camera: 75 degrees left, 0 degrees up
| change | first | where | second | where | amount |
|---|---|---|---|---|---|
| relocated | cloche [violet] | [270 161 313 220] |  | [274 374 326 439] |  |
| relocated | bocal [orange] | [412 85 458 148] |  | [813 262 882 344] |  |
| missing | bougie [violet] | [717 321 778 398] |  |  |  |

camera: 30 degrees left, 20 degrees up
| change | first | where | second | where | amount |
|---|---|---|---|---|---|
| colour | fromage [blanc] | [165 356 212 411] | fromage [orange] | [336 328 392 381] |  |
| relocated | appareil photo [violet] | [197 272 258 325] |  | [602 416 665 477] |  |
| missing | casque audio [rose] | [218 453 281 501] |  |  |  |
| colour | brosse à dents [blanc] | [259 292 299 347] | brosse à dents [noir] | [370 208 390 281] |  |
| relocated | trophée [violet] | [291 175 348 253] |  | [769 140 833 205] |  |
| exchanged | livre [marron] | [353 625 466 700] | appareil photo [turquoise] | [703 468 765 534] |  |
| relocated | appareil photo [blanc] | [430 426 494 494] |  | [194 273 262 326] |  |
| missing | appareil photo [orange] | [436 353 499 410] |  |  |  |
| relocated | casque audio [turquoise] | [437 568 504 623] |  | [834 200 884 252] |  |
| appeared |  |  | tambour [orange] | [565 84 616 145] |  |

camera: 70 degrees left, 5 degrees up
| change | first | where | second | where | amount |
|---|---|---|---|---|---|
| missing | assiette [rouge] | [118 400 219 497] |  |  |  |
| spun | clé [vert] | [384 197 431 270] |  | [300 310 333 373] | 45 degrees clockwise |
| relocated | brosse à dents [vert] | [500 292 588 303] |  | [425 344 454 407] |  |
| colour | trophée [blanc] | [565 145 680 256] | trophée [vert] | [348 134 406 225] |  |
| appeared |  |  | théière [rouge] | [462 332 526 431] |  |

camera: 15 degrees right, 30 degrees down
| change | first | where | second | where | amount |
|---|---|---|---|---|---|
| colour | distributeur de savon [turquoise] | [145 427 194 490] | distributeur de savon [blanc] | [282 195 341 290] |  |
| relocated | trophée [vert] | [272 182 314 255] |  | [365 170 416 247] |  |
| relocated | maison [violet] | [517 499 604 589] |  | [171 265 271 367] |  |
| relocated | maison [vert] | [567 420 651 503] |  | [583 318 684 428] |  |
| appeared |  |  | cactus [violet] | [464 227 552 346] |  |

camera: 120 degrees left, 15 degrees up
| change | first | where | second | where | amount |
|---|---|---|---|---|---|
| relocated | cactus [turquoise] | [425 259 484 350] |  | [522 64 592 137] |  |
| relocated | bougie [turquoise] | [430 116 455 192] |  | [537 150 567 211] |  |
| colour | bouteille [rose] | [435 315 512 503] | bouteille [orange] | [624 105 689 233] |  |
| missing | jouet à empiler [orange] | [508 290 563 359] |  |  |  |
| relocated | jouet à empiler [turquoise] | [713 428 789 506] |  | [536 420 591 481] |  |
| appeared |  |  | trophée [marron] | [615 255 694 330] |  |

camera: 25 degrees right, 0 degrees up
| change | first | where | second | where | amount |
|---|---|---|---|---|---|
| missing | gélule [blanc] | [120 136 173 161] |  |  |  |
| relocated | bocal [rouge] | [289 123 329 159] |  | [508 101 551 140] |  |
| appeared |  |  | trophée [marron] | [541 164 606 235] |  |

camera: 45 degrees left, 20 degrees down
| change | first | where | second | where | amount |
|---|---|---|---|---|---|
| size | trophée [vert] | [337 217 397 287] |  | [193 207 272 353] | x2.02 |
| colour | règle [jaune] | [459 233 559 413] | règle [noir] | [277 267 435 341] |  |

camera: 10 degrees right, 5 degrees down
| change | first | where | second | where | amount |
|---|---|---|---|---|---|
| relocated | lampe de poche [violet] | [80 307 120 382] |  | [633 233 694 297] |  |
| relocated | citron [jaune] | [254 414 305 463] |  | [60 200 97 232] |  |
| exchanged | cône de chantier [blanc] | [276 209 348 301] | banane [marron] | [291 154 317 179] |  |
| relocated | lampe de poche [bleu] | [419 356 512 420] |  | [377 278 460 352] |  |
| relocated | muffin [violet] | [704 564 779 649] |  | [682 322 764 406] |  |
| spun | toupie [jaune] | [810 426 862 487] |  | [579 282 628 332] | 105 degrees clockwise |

┄┄┄┄┄┄┄┄┄┄┄┄┄┄┄┄┄┄┄┄

# EXERCISE INSTRUCTIONS:
Output the whole listing again, keeping every line identical.

# REPLY:
camera: 75 degrees left, 0 degrees up
| change | first | where | second | where | amount |
|---|---|---|---|---|---|
| relocated | cloche [violet] | [270 161 313 220] |  | [274 374 326 439] |  |
| relocated | bocal [orange] | [412 85 458 148] |  | [813 262 882 344] |  |
| missing | bougie [violet] | [717 321 778 398] |  |  |  |

camera: 30 degrees left, 20 degrees up
| change | first | where | second | where | amount |
|---|---|---|---|---|---|
| colour | fromage [blanc] | [165 356 212 411] | fromage [orange] | [336 328 392 381] |  |
| relocated | appareil photo [violet] | [197 272 258 325] |  | [602 416 665 477] |  |
| missing | casque audio [rose] | [218 453 281 501] |  |  |  |
| colour | brosse à dents [blanc] | [259 292 299 347] | brosse à dents [noir] | [370 208 390 281] |  |
| relocated | trophée [violet] | [291 175 348 253] |  | [769 140 833 205] |  |
| exchanged | livre [marron] | [353 625 466 700] | appareil photo [turquoise] | [703 468 765 534] |  |
| relocated | appareil photo [blanc] | [430 426 494 494] |  | [194 273 262 326] |  |
| missing | appareil photo [orange] | [436 353 499 410] |  |  |  |
| relocated | casque audio [turquoise] | [437 568 504 623] |  | [834 200 884 252] |  |
| appeared |  |  | tambour [orange] | [565 84 616 145] |  |

camera: 70 degrees left, 5 degrees up
| change | first | where | second | where | amount |
|---|---|---|---|---|---|
| missing | assiette [rouge] | [118 400 219 497] |  |  |  |
| spun | clé [vert] | [384 197 431 270] |  | [300 310 333 373] | 45 degrees clockwise |
| relocated | brosse à dents [vert] | [500 292 588 303] |  | [425 344 454 407] |  |
| colour | trophée [blanc] | [565 145 680 256] | trophée [vert] | [348 134 406 225] |  |
| appeared |  |  | théière [rouge] | [462 332 526 431] |  |

camera: 15 degrees right, 30 degrees down
| change | first | where | second | where | amount |
|---|---|---|---|---|---|
| colour | distributeur de savon [turquoise] | [145 427 194 490] | distributeur de savon [blanc] | [282 195 341 290] |  |
| relocated | trophée [vert] | [272 182 314 255] |  | [365 170 416 247] |  |
| relocated | maison [violet] | [517 499 604 589] |  | [171 265 271 367] |  |
| relocated | maison [vert] | [567 420 651 503] |  | [583 318 684 428] |  |
| appeared |  |  | cactus [violet] | [464 227 552 346] |  |

camera: 120 degrees left, 15 degrees up
| change | first | where | second | where | amount |
|---|---|---|---|---|---|
| relocated | cactus [turquoise] | [425 259 484 350] |  | [522 64 592 137] |  |
| relocated | bougie [turquoise] | [430 116 455 192] |  | [537 150 567 211] |  |
| colour | bouteille [rose] | [435 315 512 503] | bouteille [orange] | [624 105 689 233] |  |
| missing | jouet à empiler [orange] | [508 290 563 359] |  |  |  |
| relocated | jouet à empiler [turquoise] | [713 428 789 506] |  | [536 420 591 481] |  |
| appeared |  |  | trophée [marron] | [615 255 694 330] |  |

camera: 25 degrees right, 0 degrees up
| change | first | where | second | where | amount |
|---|---|---|---|---|---|
| missing | gélule [blanc] | [120 136 173 161] |  |  |  |
| relocated | bocal [rouge] | [289 123 329 159] |  | [508 101 551 140] |  |
| appeared |  |  | trophée [marron] | [541 164 606 235] |  |

camera: 45 degrees left, 20 degrees down
| change | first | where | second | where | amount |
|---|---|---|---|---|---|
| size | trophée [vert] | [337 217 397 287] |  | [193 207 272 353] | x2.02 |
| colour | règle [jaune] | [459 233 559 413] | règle [noir] | [277 267 435 341] |  |

camera: 10 degrees right, 5 degrees down
| change | first | where | second | where | amount |
|---|---|---|---|---|---|
| relocated | lampe de poche [violet] | [80 307 120 382] |  | [633 233 694 297] |  |
| relocated | citron [jaune] | [254 414 305 463] |  | [60 200 97 232] |  |
| exchanged | cône de chantier [blanc] | [276 209 348 301] | banane [marron] | [291 154 317 179] |  |
| relocated | lampe de poche [bleu] | [419 356 512 420] |  | [377 278 460 352] |  |
| relocated | muffin [violet] | [704 564 779 649] |  | [682 322 764 406] |  |
| spun | toupie [jaune] | [810 426 862 487] |  | [579 282 628 332] | 105 degrees clockwise |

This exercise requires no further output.